Records to use below:

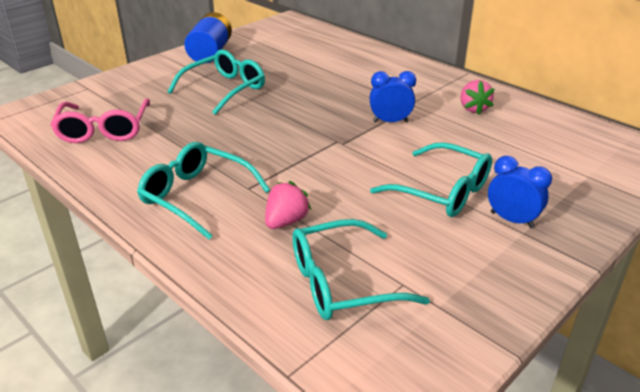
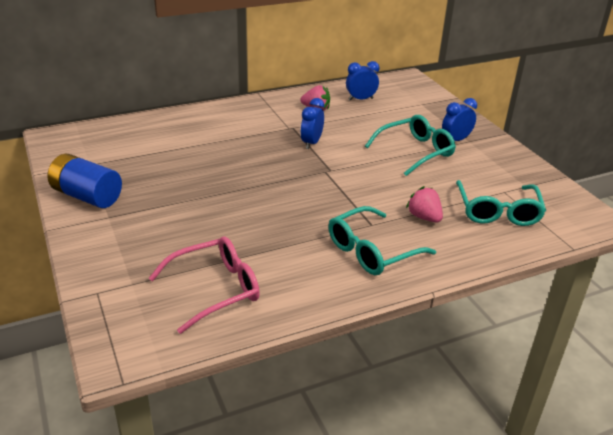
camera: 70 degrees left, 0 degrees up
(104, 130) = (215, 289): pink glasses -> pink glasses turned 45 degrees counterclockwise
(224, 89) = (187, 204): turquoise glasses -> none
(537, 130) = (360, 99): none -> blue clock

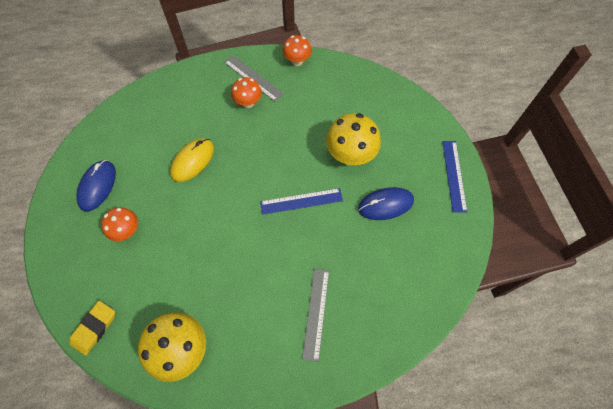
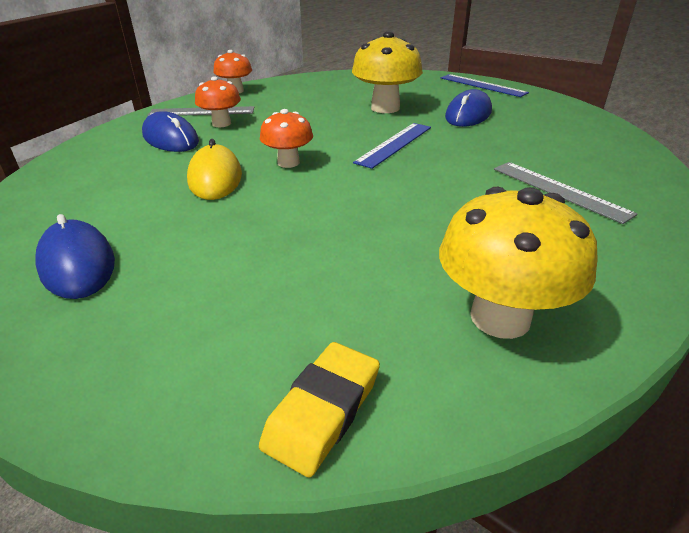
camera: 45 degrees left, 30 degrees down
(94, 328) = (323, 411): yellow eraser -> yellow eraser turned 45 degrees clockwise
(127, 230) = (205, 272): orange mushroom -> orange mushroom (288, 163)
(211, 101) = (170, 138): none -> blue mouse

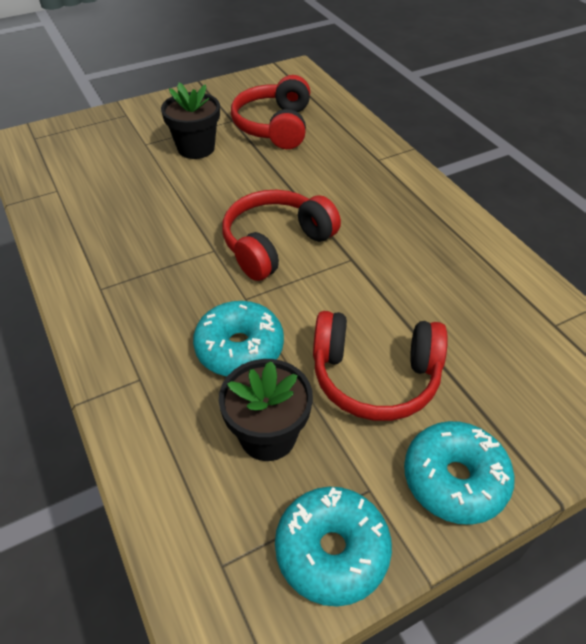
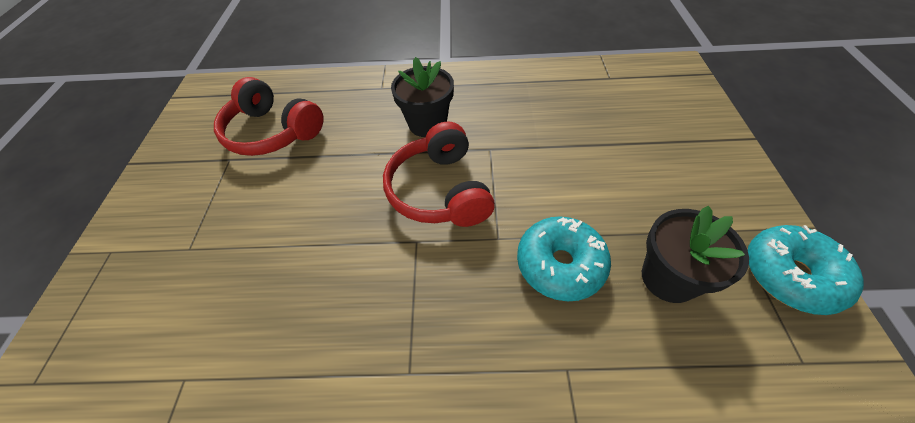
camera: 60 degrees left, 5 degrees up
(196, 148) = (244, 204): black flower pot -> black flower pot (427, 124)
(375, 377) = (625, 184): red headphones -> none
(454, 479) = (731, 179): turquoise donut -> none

End of Records to use.

*Task objective*. Return the records exactly as they stand, and drop every picture.

*Result for this exercise*.
camera: 70 degrees left, 0 degrees up
(104, 130) = (215, 289): pink glasses -> pink glasses turned 45 degrees counterclockwise
(224, 89) = (187, 204): turquoise glasses -> none
(537, 130) = (360, 99): none -> blue clock

camera: 45 degrees left, 30 degrees down
(94, 328) = (323, 411): yellow eraser -> yellow eraser turned 45 degrees clockwise
(127, 230) = (205, 272): orange mushroom -> orange mushroom (288, 163)
(211, 101) = (170, 138): none -> blue mouse

camera: 60 degrees left, 5 degrees up
(196, 148) = (244, 204): black flower pot -> black flower pot (427, 124)
(375, 377) = (625, 184): red headphones -> none
(454, 479) = (731, 179): turquoise donut -> none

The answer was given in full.